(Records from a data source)
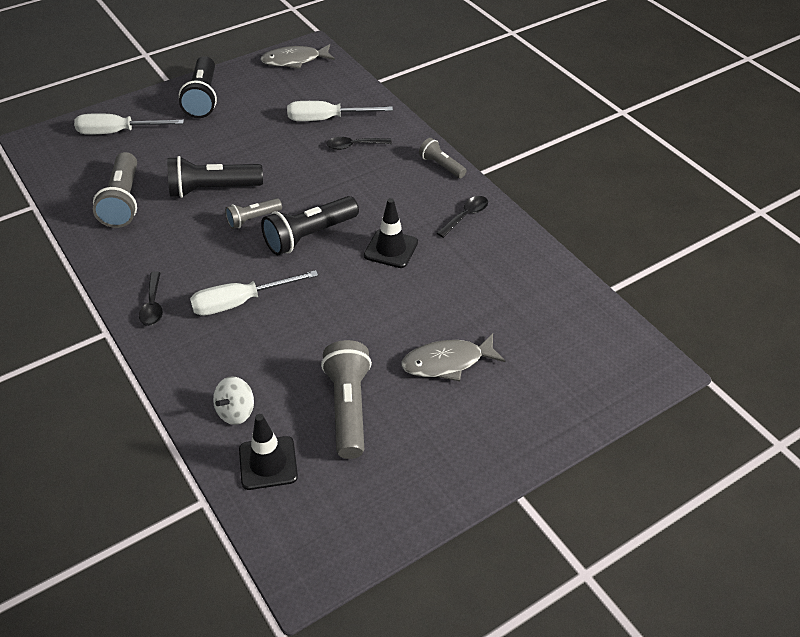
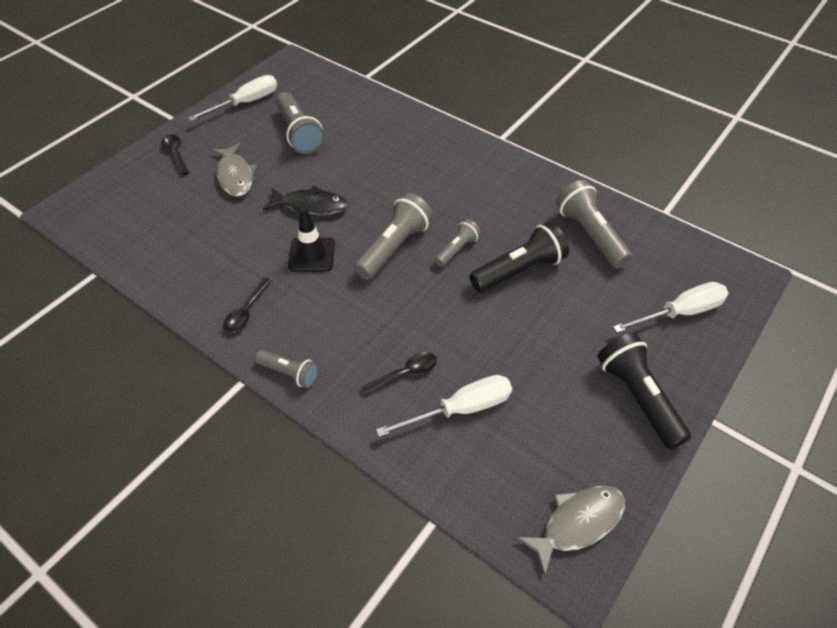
camera: 160 degrees right, 5 degrees up
(153, 305) = (482, 159): black spoon -> black spoon (176, 154)
(236, 411) = (373, 115): white spinning top -> none
(240, 302) = (417, 178): white screwdriver -> white screwdriver (246, 103)
(268, 463) = (337, 97): black traffic cone -> none
(309, 236) = (394, 247): black flashlight -> grey flashlight
(372, 299) = (311, 206): none -> black fish
(447, 362) = (235, 176): grey fish -> grey fish turned 105 degrees clockwise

#### WHAT YOU NEED TO DO:
Word for word, print every record, and leave out any picture.

#### THE ANSWER:
camera: 160 degrees right, 5 degrees up
(153, 305) = (482, 159): black spoon -> black spoon (176, 154)
(236, 411) = (373, 115): white spinning top -> none
(240, 302) = (417, 178): white screwdriver -> white screwdriver (246, 103)
(268, 463) = (337, 97): black traffic cone -> none
(309, 236) = (394, 247): black flashlight -> grey flashlight
(372, 299) = (311, 206): none -> black fish
(447, 362) = (235, 176): grey fish -> grey fish turned 105 degrees clockwise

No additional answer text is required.